### YOUR OBJECTIVE:
Output all entries verbatim, dropping pictures.

### DATA FOR PROCESSING:
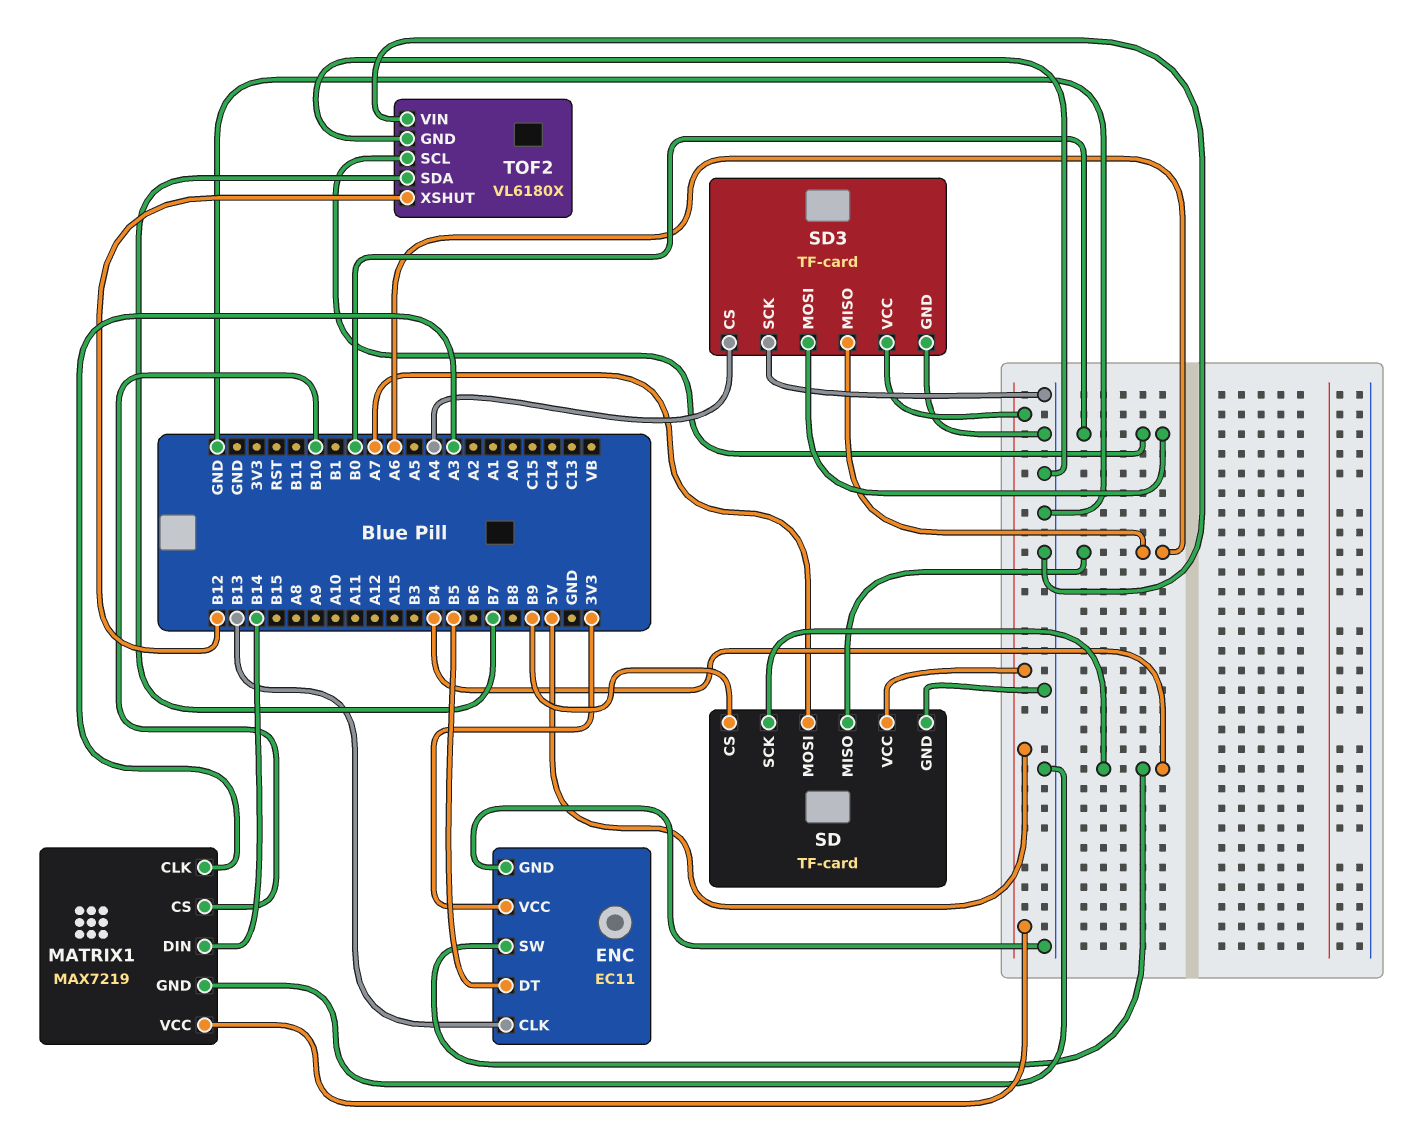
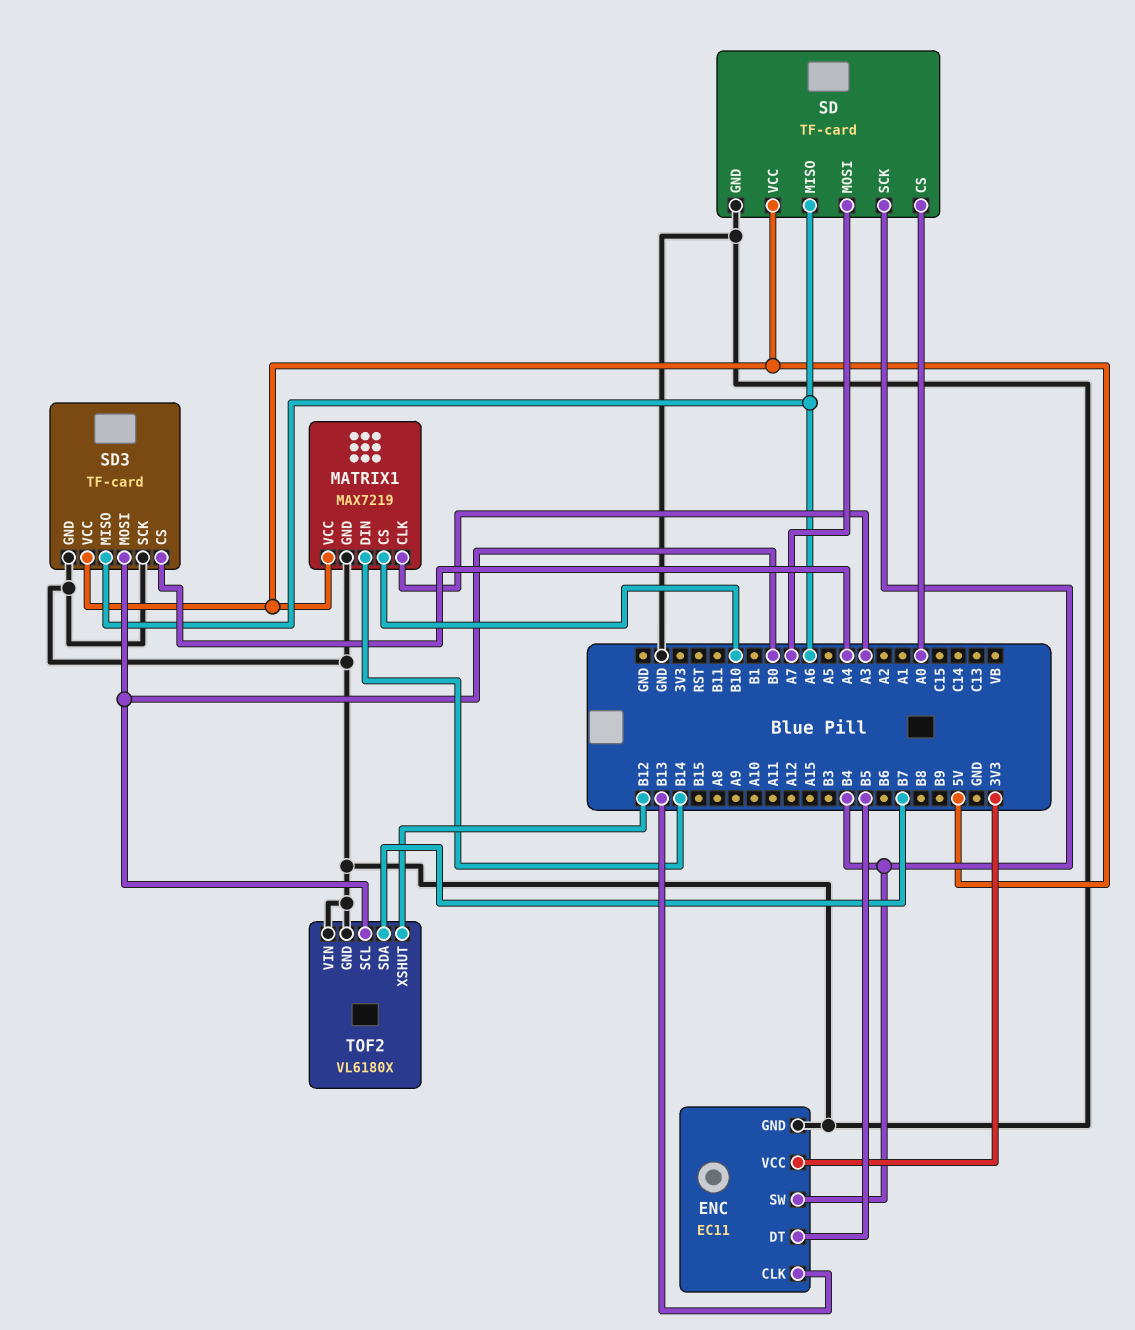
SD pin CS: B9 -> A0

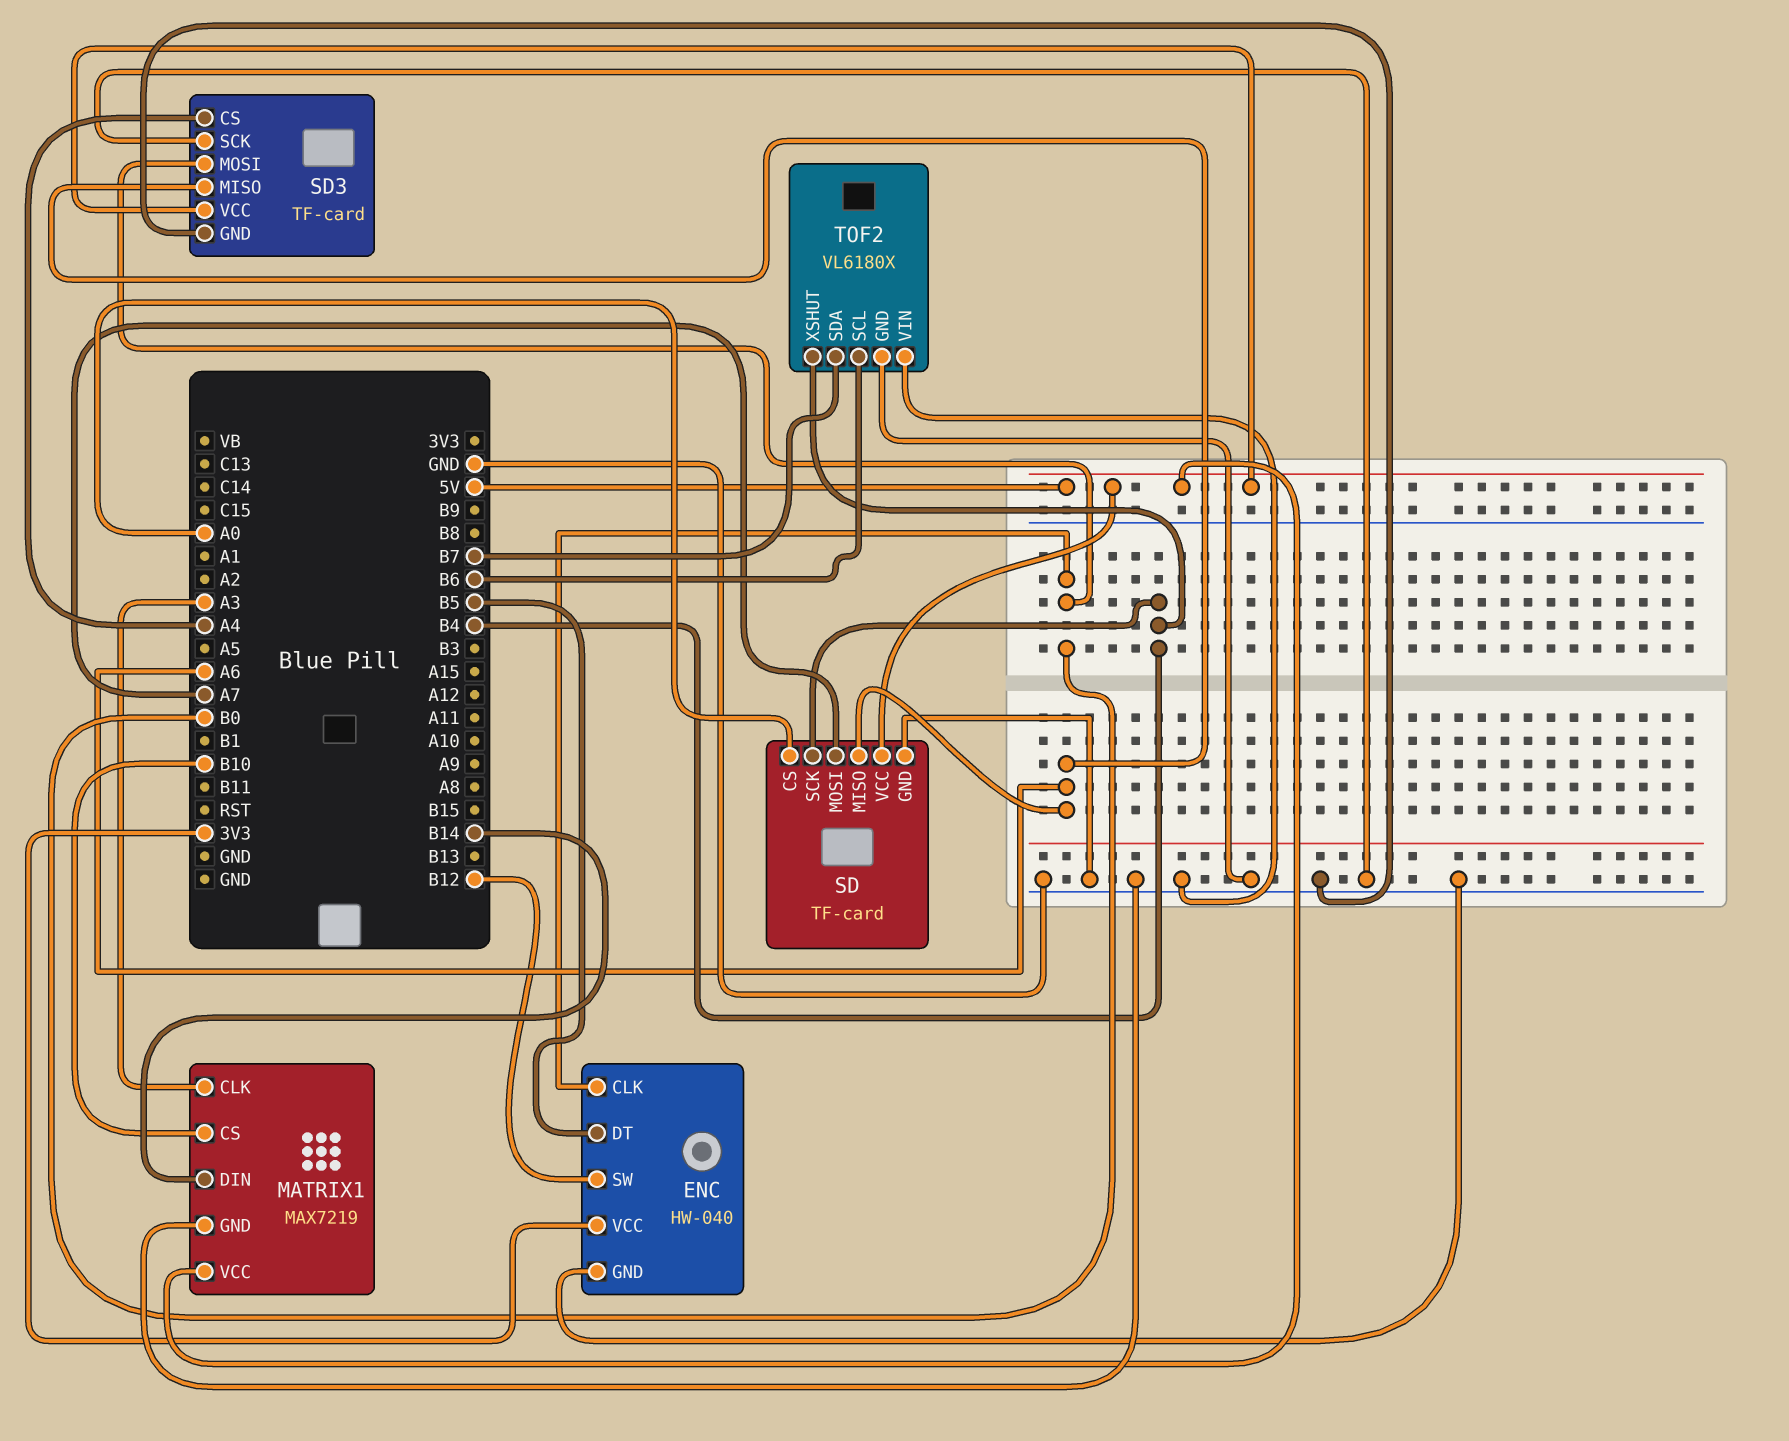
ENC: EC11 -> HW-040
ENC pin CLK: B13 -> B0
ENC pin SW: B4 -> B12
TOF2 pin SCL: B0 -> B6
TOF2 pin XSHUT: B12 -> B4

### RESPONSE TO THE EXERCISE:
SD pin CS: B9 -> A0

ENC: EC11 -> HW-040
ENC pin CLK: B13 -> B0
ENC pin SW: B4 -> B12
TOF2 pin SCL: B0 -> B6
TOF2 pin XSHUT: B12 -> B4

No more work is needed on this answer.